%%

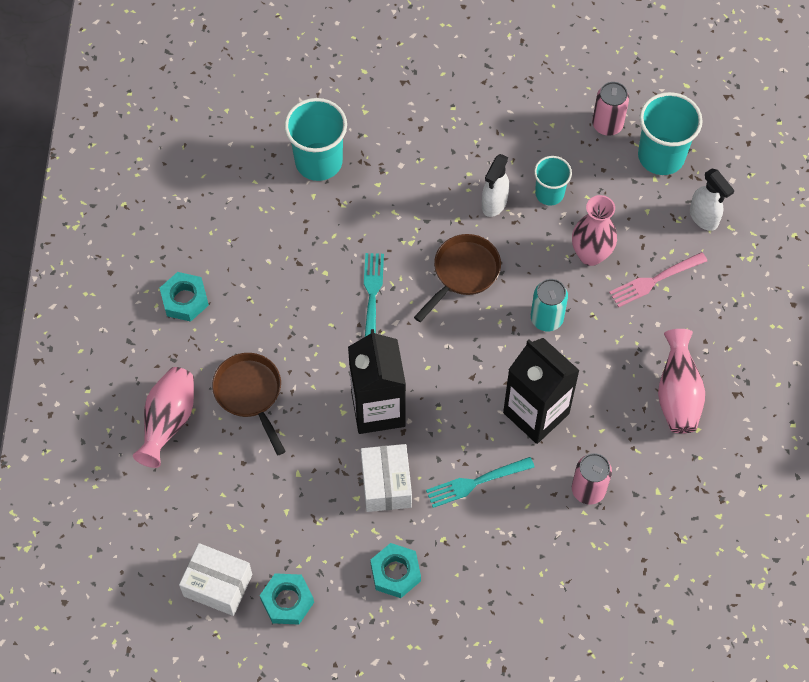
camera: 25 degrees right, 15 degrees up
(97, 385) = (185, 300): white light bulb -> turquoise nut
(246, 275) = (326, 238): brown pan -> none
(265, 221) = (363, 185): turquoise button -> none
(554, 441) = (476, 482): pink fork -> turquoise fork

%%

Exercise:
Retype all of the material above exactly; the pictures stay out.

Expected answer:
camera: 25 degrees right, 15 degrees up
(97, 385) = (185, 300): white light bulb -> turquoise nut
(246, 275) = (326, 238): brown pan -> none
(265, 221) = (363, 185): turquoise button -> none
(554, 441) = (476, 482): pink fork -> turquoise fork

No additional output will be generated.